BEGIN

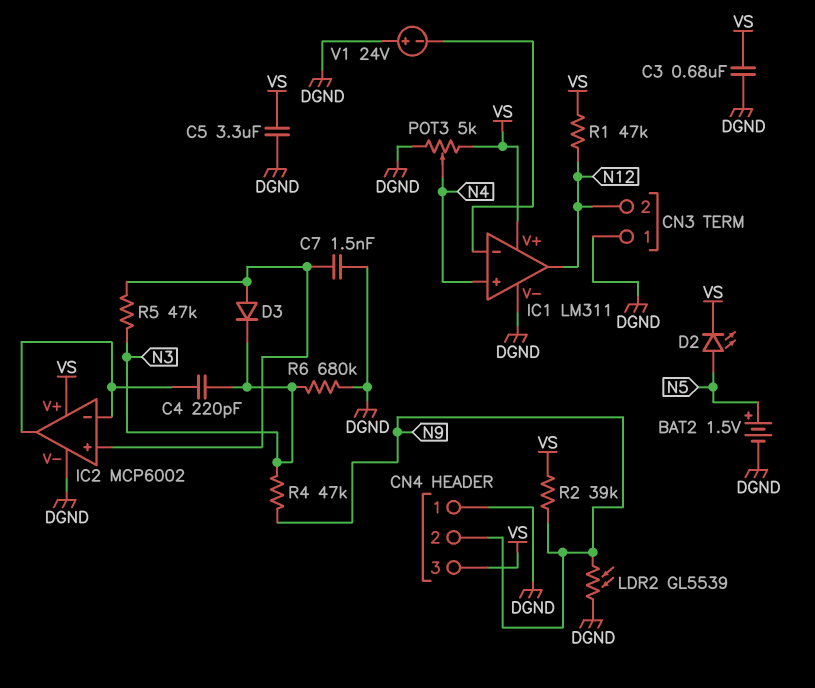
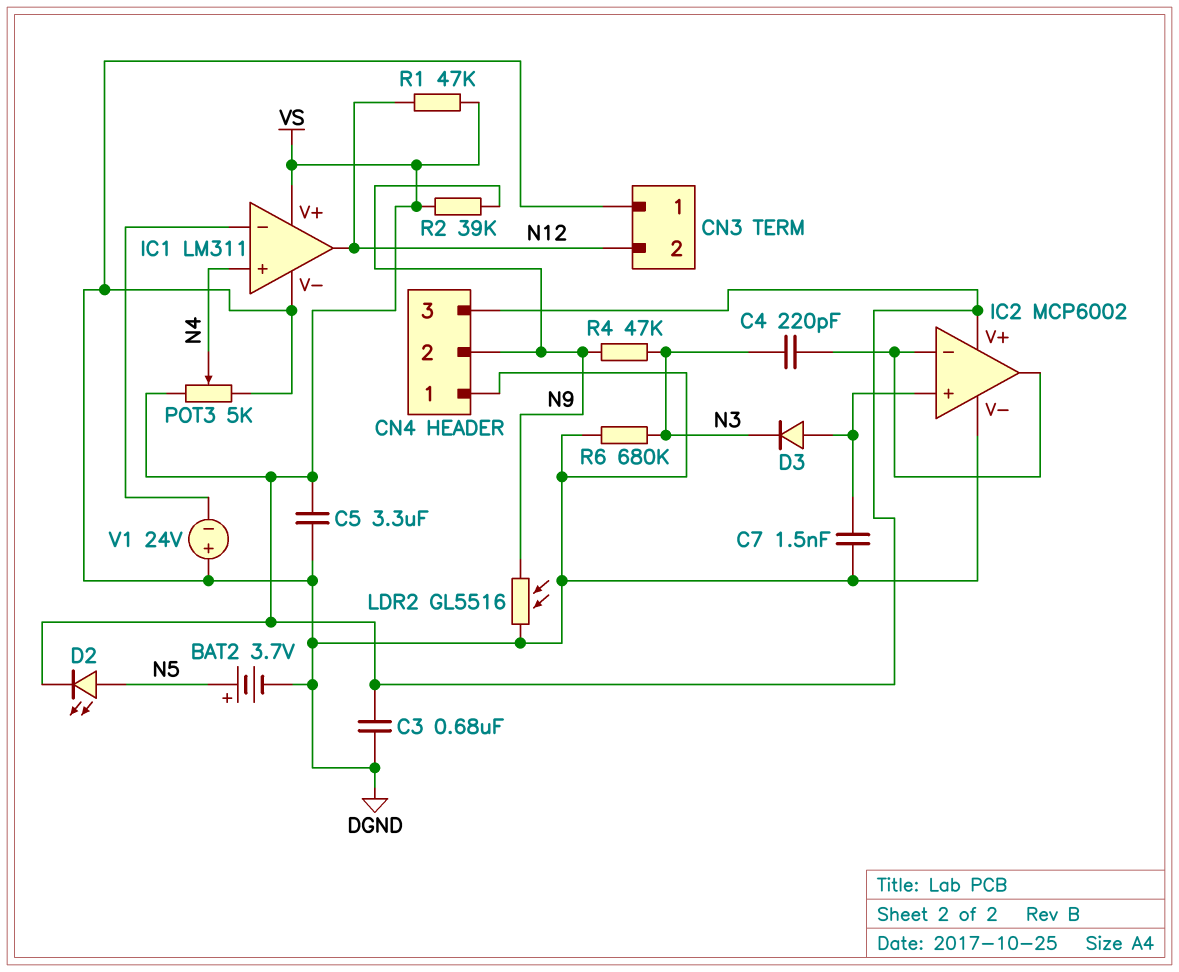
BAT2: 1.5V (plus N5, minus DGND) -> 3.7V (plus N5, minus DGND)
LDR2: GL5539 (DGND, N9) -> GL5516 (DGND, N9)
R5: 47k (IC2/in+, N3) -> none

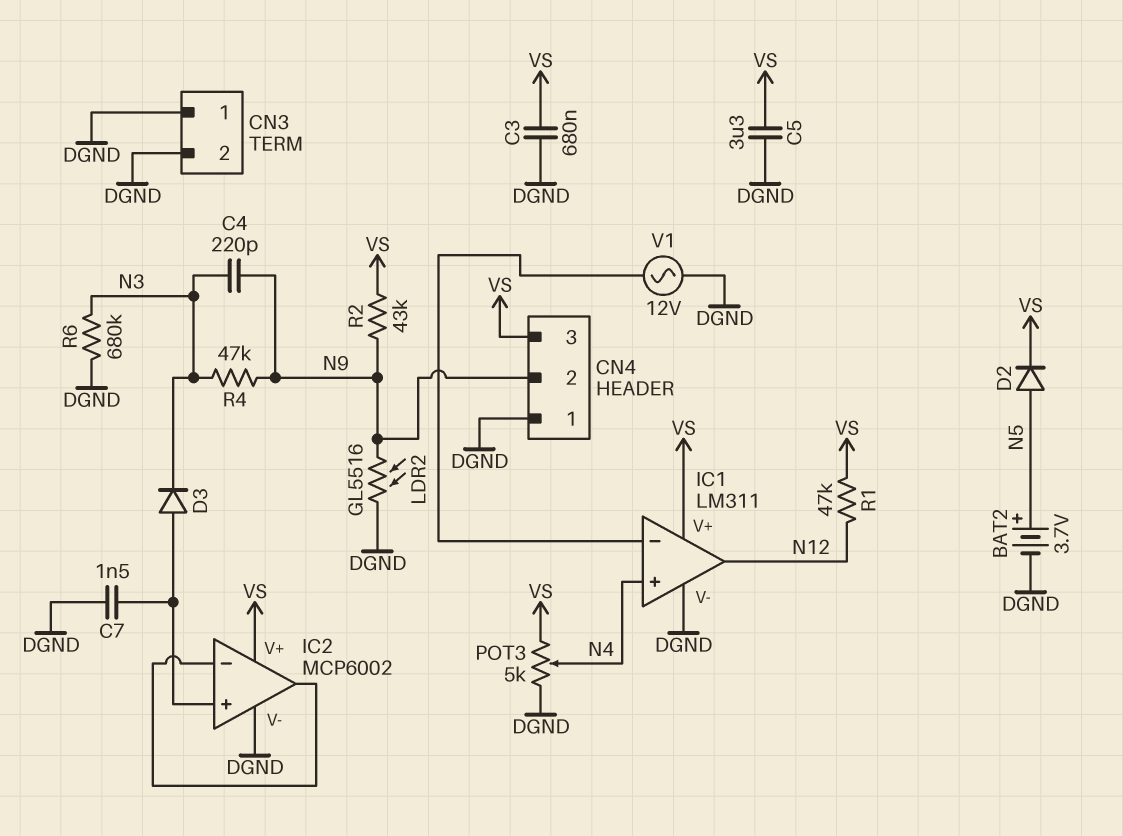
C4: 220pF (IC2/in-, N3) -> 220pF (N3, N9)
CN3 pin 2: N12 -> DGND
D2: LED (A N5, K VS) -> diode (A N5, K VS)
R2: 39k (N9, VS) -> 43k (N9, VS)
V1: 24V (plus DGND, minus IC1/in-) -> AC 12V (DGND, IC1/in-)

END

- _AIM OF THE TASK_: With the pictures left aside, write out all of the records above exactly.

- _YOUR SOLUTION_:
BAT2: 1.5V (plus N5, minus DGND) -> 3.7V (plus N5, minus DGND)
LDR2: GL5539 (DGND, N9) -> GL5516 (DGND, N9)
R5: 47k (IC2/in+, N3) -> none

C4: 220pF (IC2/in-, N3) -> 220pF (N3, N9)
CN3 pin 2: N12 -> DGND
D2: LED (A N5, K VS) -> diode (A N5, K VS)
R2: 39k (N9, VS) -> 43k (N9, VS)
V1: 24V (plus DGND, minus IC1/in-) -> AC 12V (DGND, IC1/in-)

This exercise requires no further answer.